* What is expected
Copy out the entries below exactly as they stand, but only from the line containing "purple brick C6:D7" through the line containing "none -> black brick P7 level 2".
**** Supplied information
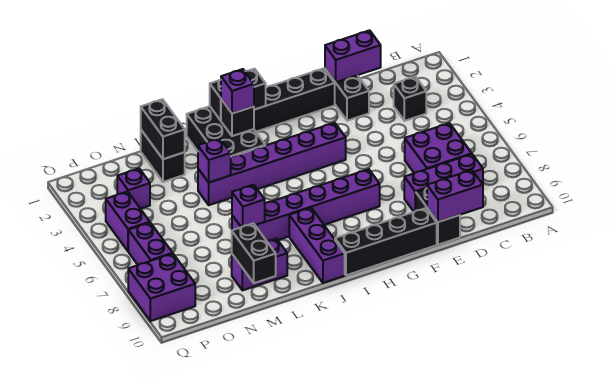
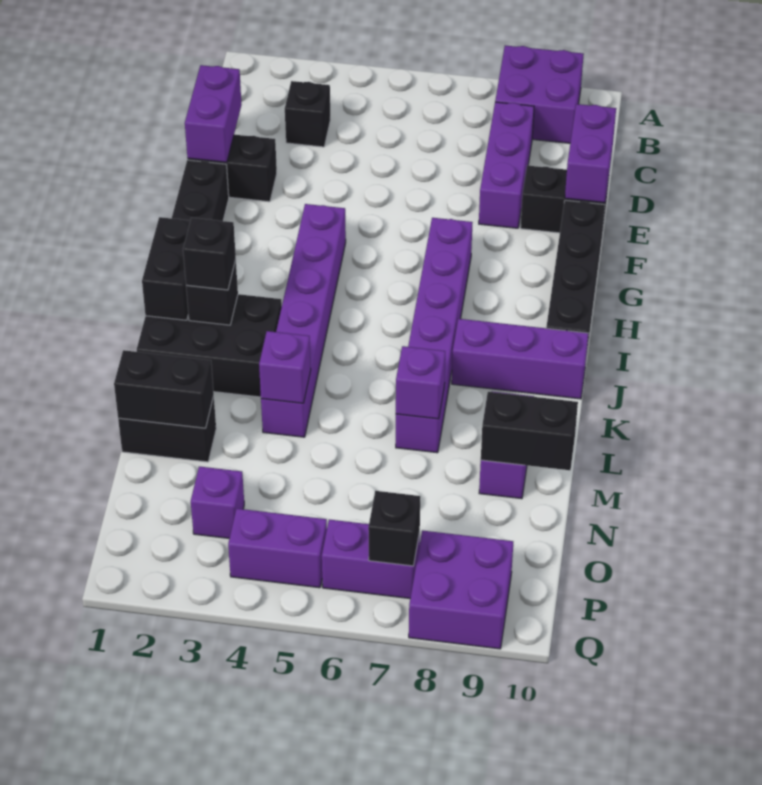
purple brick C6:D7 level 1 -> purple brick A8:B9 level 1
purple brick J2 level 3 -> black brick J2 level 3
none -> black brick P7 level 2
********
**** Supplied information
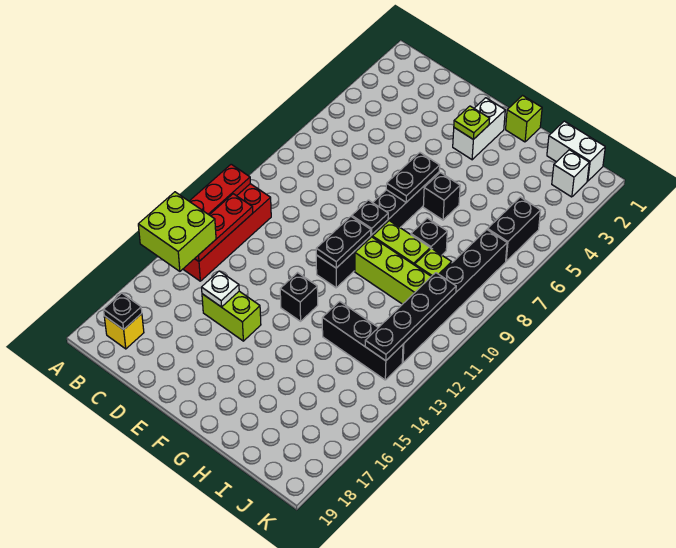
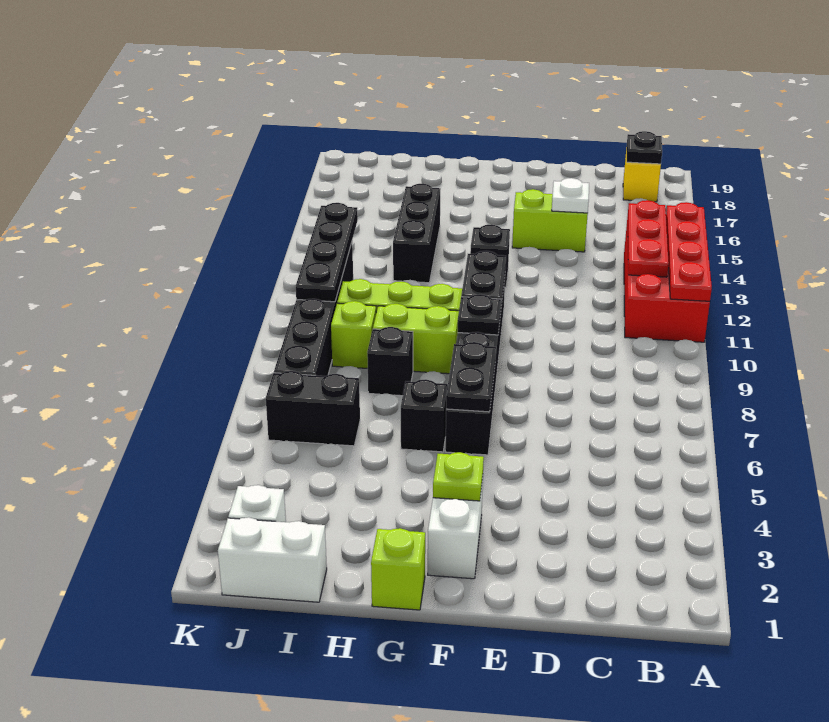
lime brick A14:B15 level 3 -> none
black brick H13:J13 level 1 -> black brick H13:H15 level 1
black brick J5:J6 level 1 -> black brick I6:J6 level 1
********
**** Supplied information
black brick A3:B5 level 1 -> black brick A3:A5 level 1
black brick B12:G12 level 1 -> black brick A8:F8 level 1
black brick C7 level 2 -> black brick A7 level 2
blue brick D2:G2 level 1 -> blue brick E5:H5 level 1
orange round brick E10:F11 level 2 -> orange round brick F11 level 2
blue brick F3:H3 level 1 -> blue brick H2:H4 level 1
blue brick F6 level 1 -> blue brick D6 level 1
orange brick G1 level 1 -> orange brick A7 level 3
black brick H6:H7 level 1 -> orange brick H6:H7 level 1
********
* Task result
purple brick C6:D7 level 1 -> purple brick A8:B9 level 1
purple brick J2 level 3 -> black brick J2 level 3
none -> black brick P7 level 2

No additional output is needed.